§ **WORK INSTRUCTIONS**:
Copy all lines in the material holding the string "purple".

§ **RECORD EXCERPTS**:

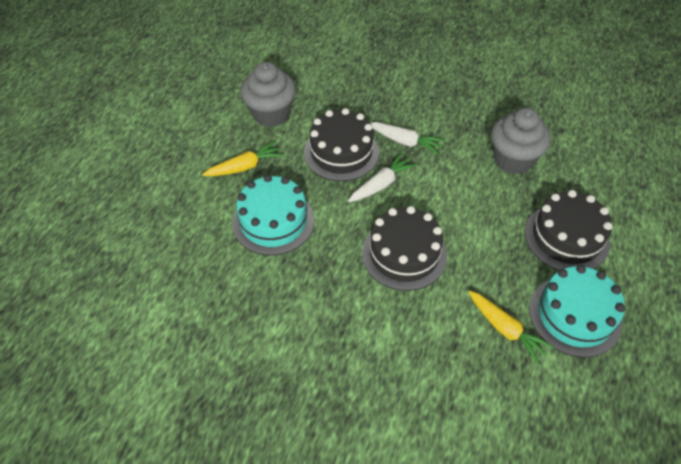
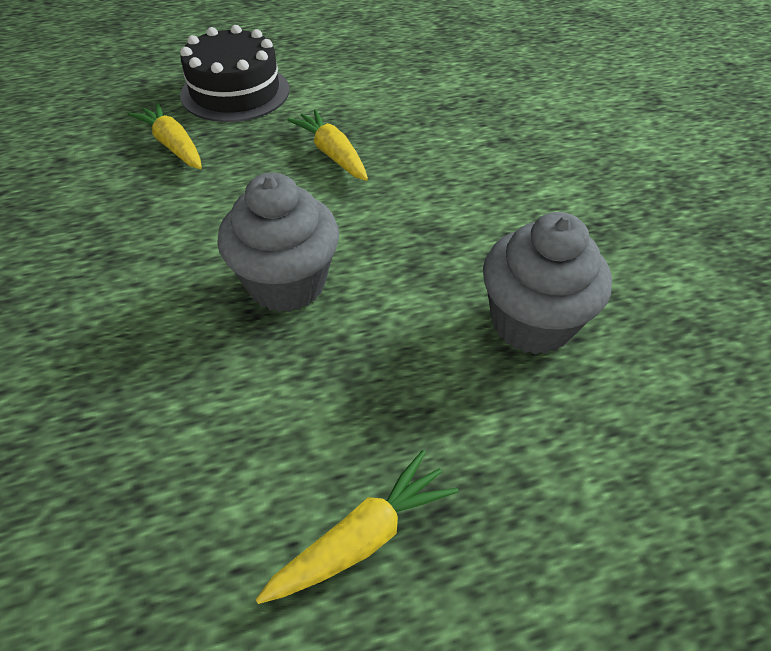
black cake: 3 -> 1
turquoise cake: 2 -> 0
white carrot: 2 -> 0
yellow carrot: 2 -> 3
* * *
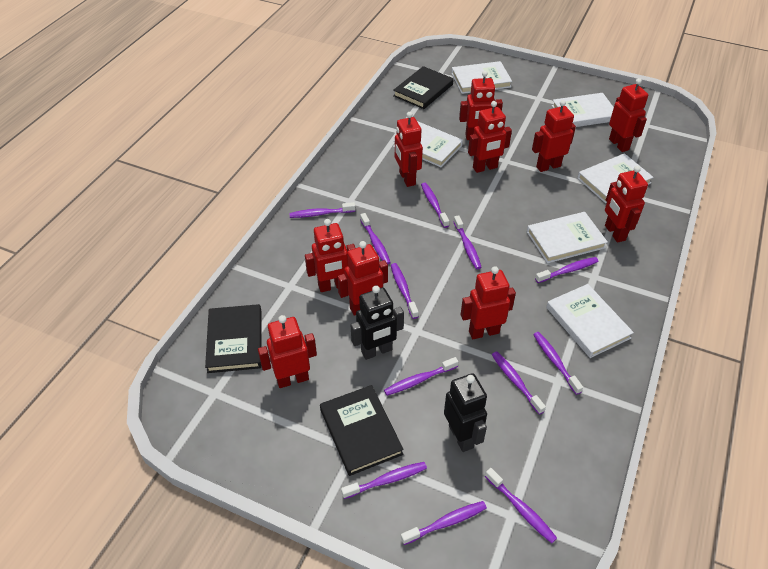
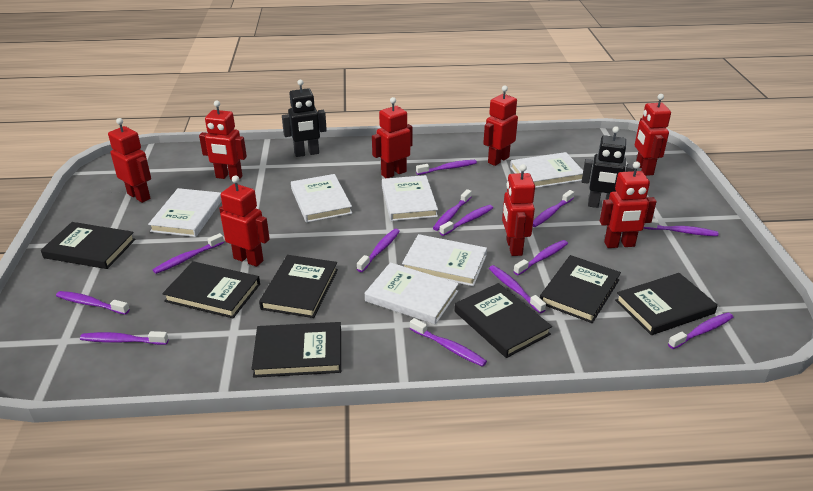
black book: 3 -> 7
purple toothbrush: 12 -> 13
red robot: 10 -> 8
---
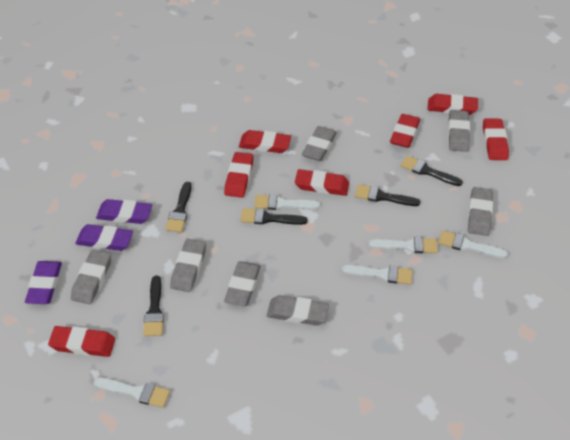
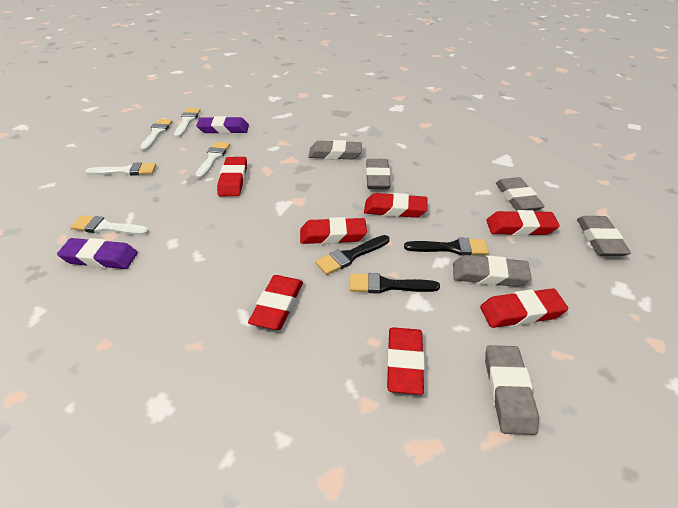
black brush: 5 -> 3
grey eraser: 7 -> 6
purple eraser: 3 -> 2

§ **OUTPUT OF THE TASK**:
purple toothbrush: 12 -> 13
purple eraser: 3 -> 2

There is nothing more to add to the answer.